[Scene edit records]
»»

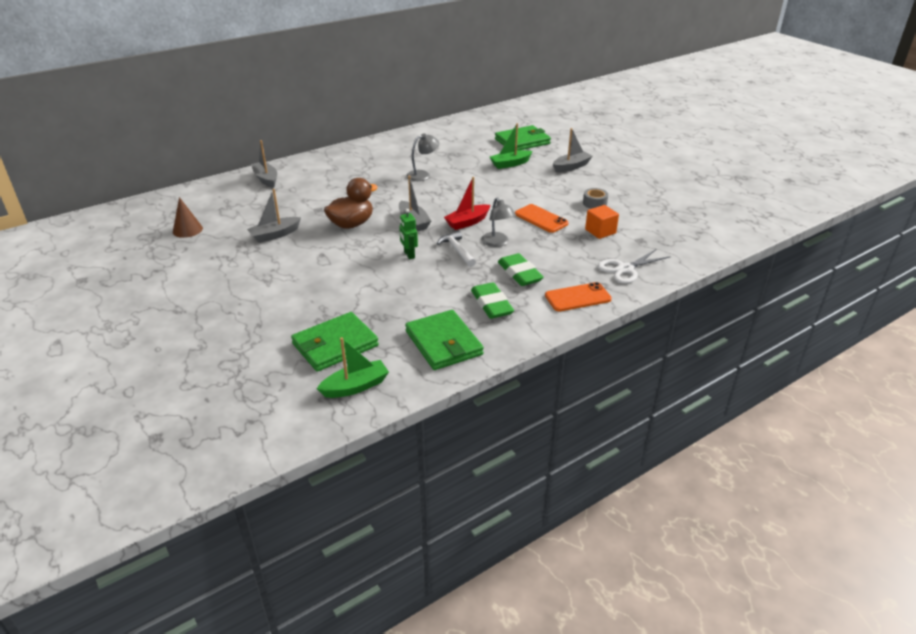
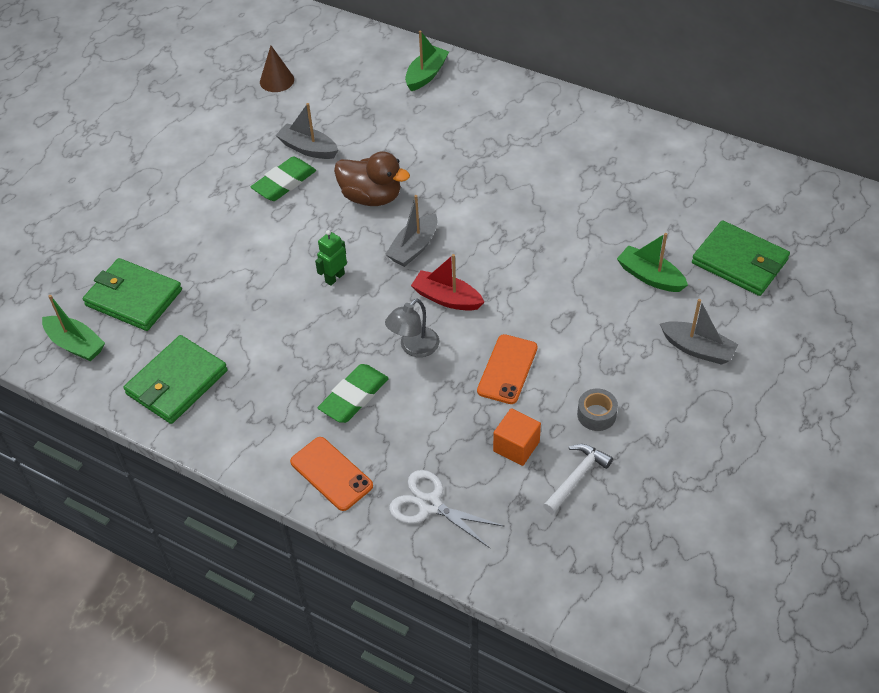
camera: 65 degrees right, 15 degrees up
(266, 179) = (426, 75): grey boat -> green boat
(423, 175) = (544, 202): grey lamp -> none
(457, 250) = (372, 316): white hammer -> white hammer (576, 477)
(491, 304) = (272, 395): green eraser -> green eraser (284, 183)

««

- Your goal:
Restate the data above word for word, omitting every picture.

- Task response:
camera: 65 degrees right, 15 degrees up
(266, 179) = (426, 75): grey boat -> green boat
(423, 175) = (544, 202): grey lamp -> none
(457, 250) = (372, 316): white hammer -> white hammer (576, 477)
(491, 304) = (272, 395): green eraser -> green eraser (284, 183)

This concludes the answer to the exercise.